*** Opening DATA SHOWN ***

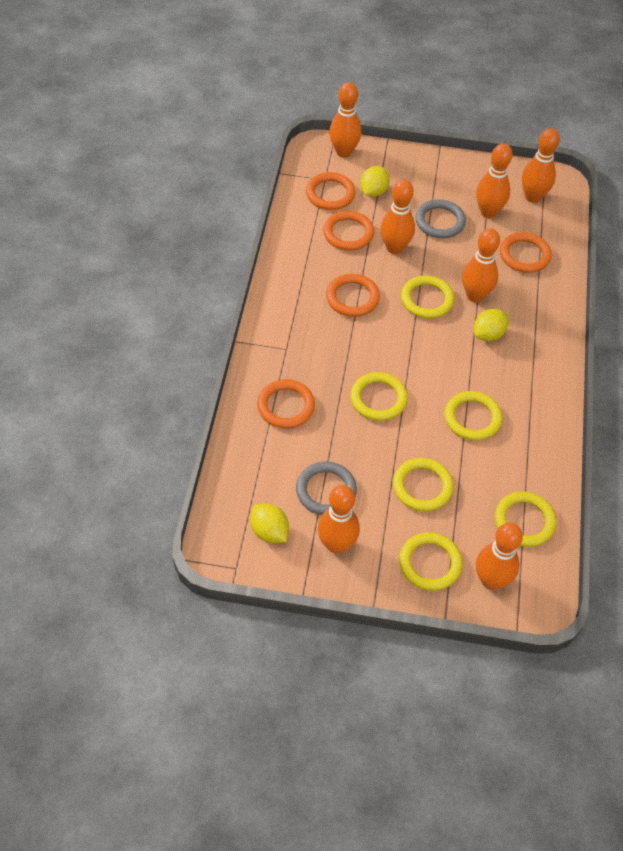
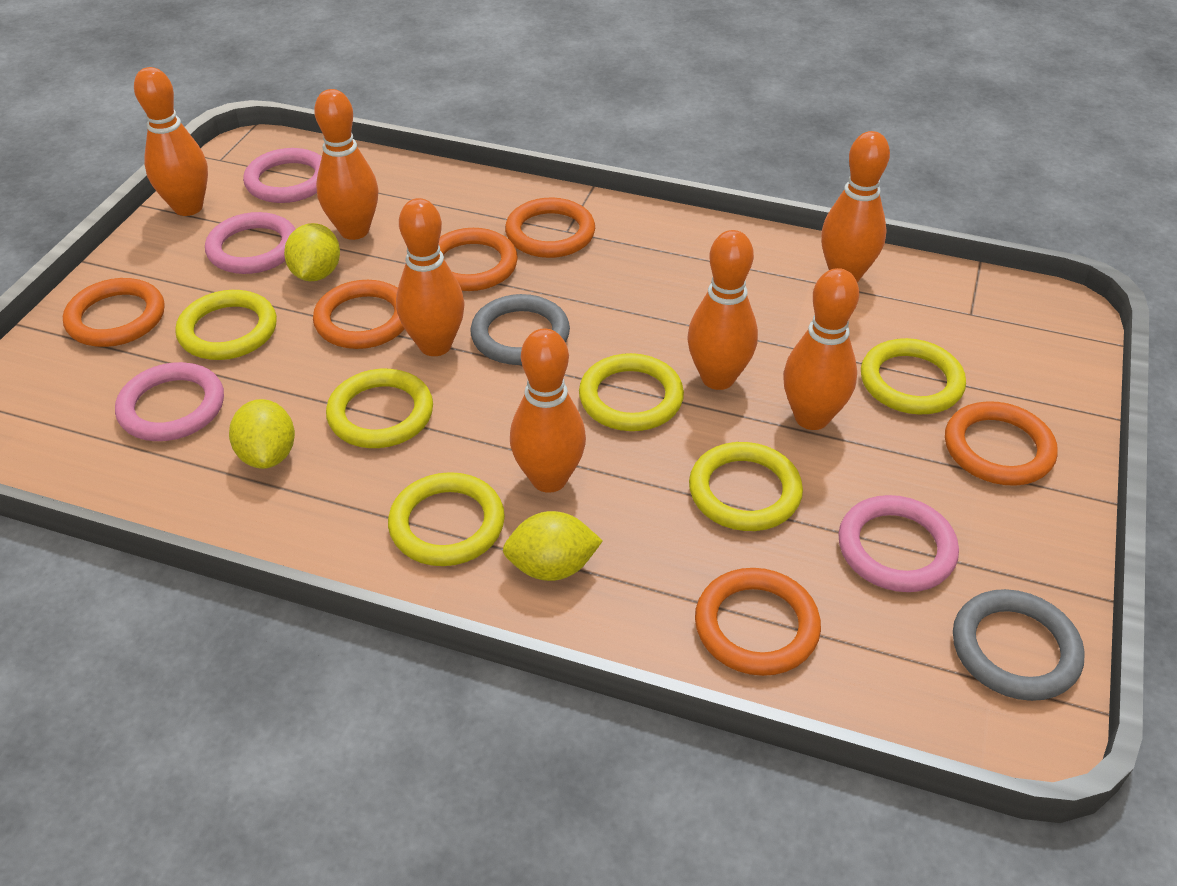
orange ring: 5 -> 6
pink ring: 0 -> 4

*** Closing DATA SHOWN ***
*** Opening DATA SHOWN ***

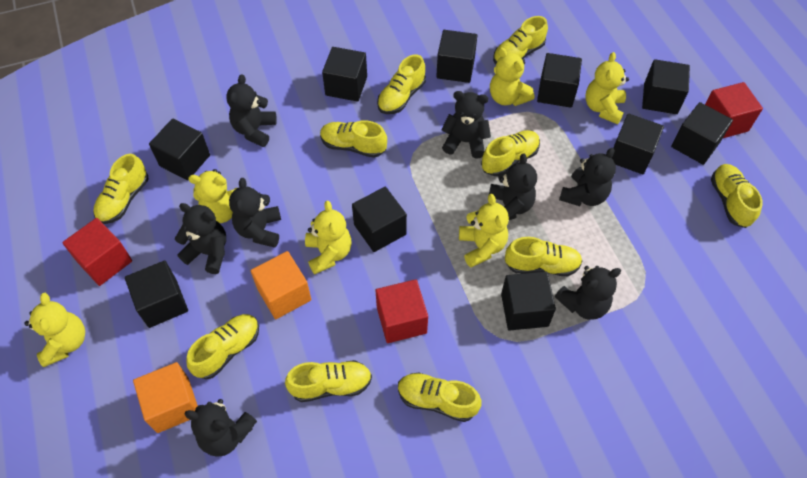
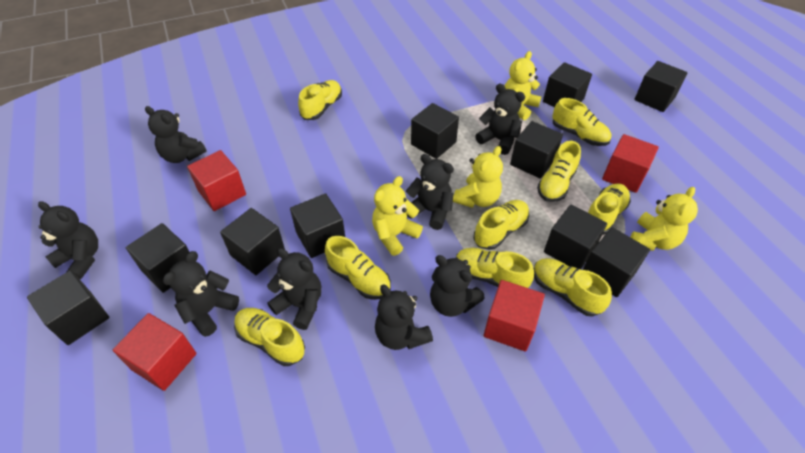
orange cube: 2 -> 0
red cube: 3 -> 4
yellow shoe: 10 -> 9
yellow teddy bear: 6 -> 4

*** Closing DATA SHOWN ***

• **TASK INSTRUCTIONS**
Using the entries above, copy out all lines that contain the string "yellow".

• **RESPONSE TO THIS TASK**
yellow shoe: 10 -> 9
yellow teddy bear: 6 -> 4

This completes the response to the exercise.